======== Dataset ========

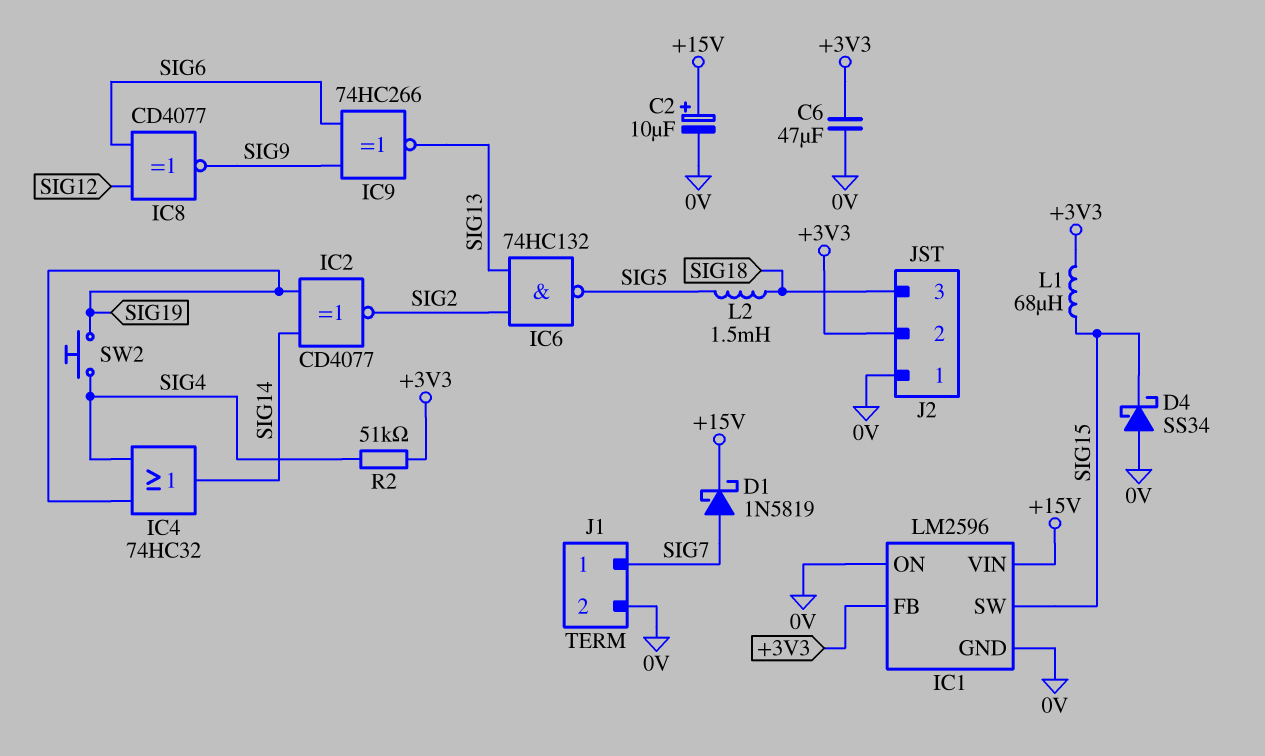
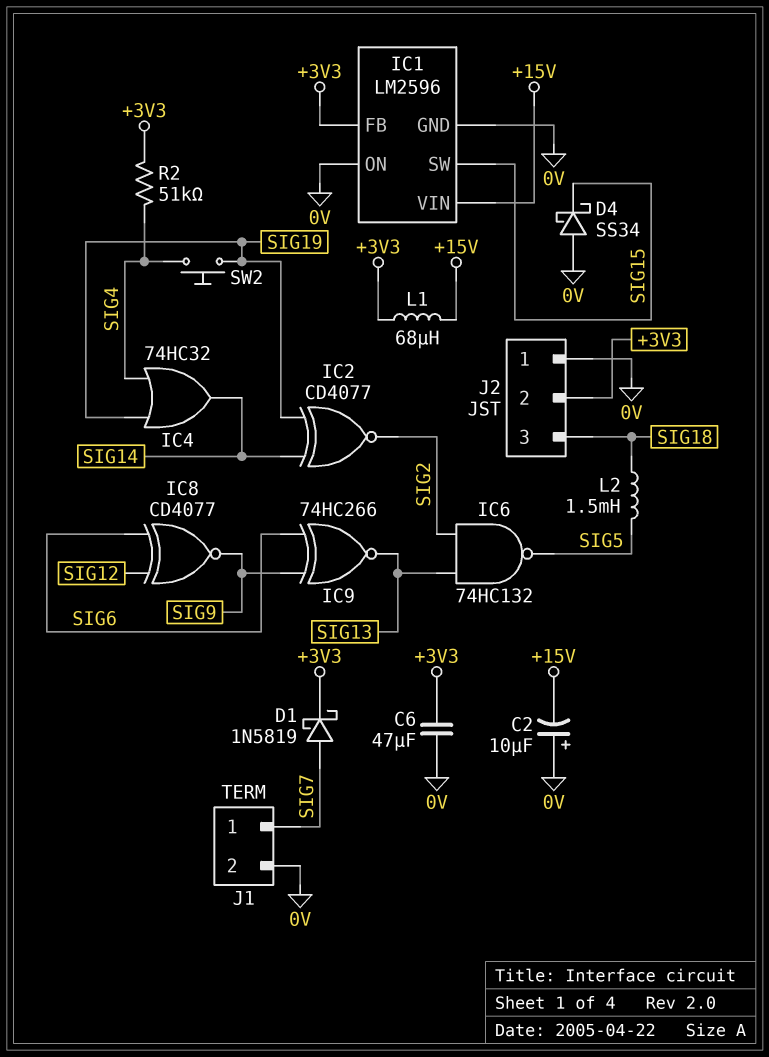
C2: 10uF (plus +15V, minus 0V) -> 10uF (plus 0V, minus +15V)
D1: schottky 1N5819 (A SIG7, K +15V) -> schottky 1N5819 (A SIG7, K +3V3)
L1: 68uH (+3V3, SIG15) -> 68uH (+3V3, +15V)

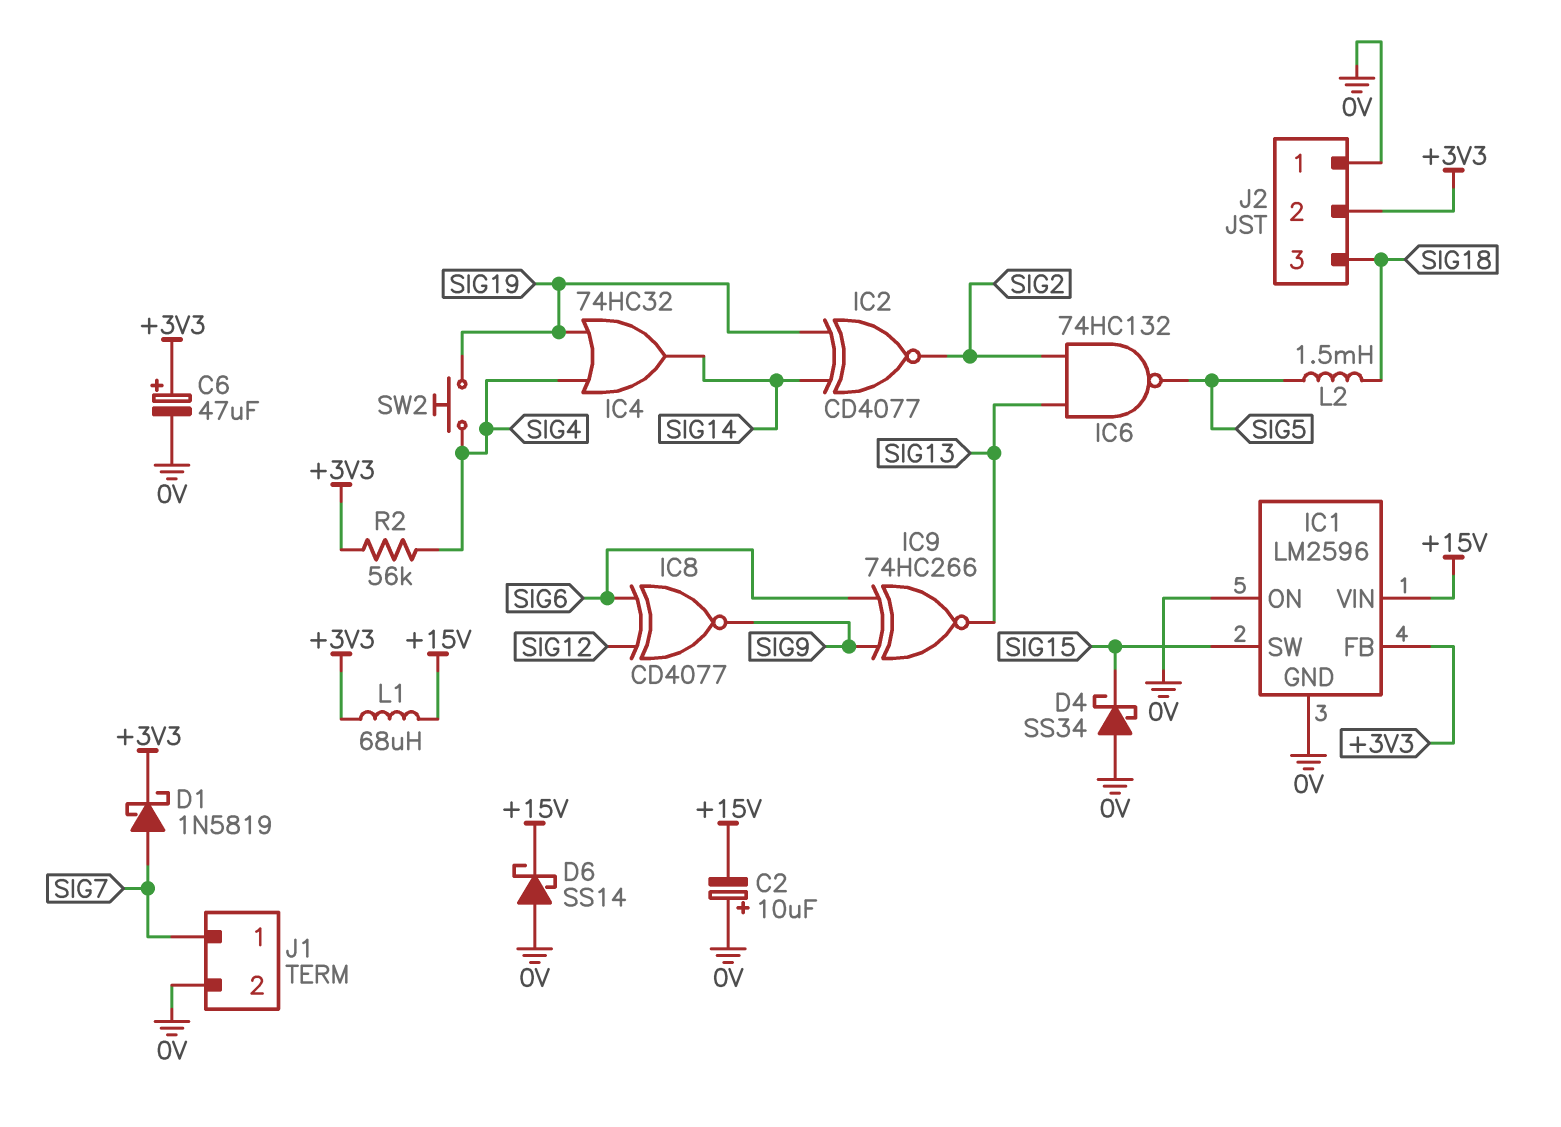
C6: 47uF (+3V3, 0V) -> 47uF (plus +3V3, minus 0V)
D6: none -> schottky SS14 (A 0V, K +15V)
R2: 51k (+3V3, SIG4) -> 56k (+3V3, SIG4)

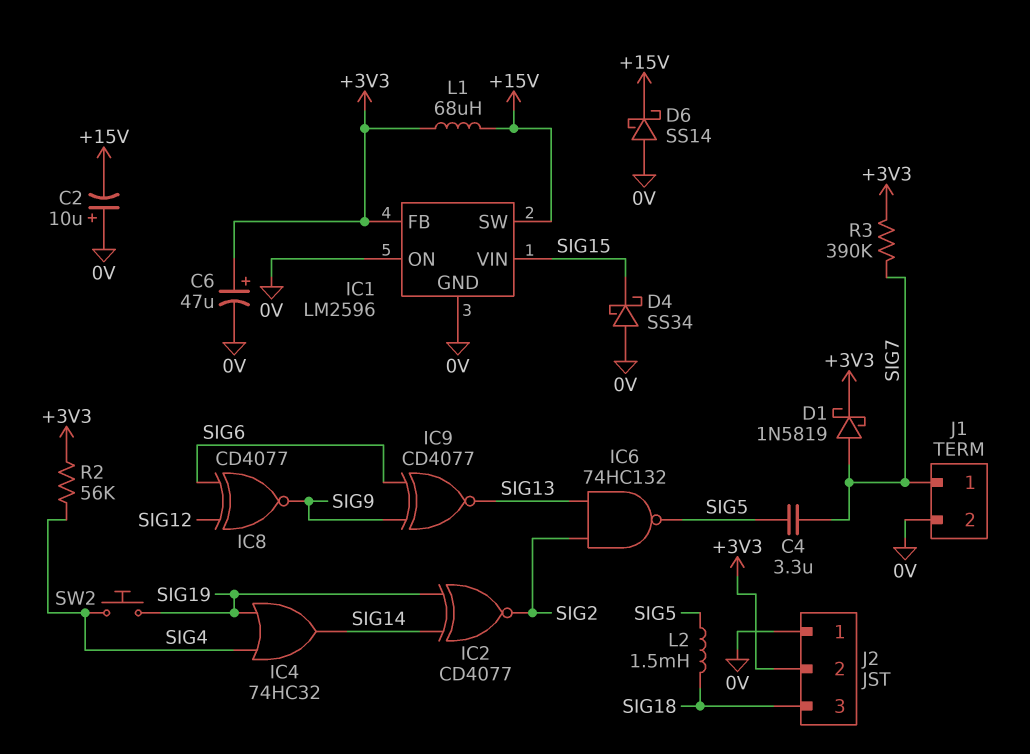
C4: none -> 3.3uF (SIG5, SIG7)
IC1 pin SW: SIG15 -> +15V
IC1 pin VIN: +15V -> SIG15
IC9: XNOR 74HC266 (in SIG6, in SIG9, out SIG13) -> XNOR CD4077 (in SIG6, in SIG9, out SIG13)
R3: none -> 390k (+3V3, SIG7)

========

## Exercise goal
Report all lines in the listing above that contain the word "none".

## Solution for this task
D6: none -> schottky SS14 (A 0V, K +15V)
C4: none -> 3.3uF (SIG5, SIG7)
R3: none -> 390k (+3V3, SIG7)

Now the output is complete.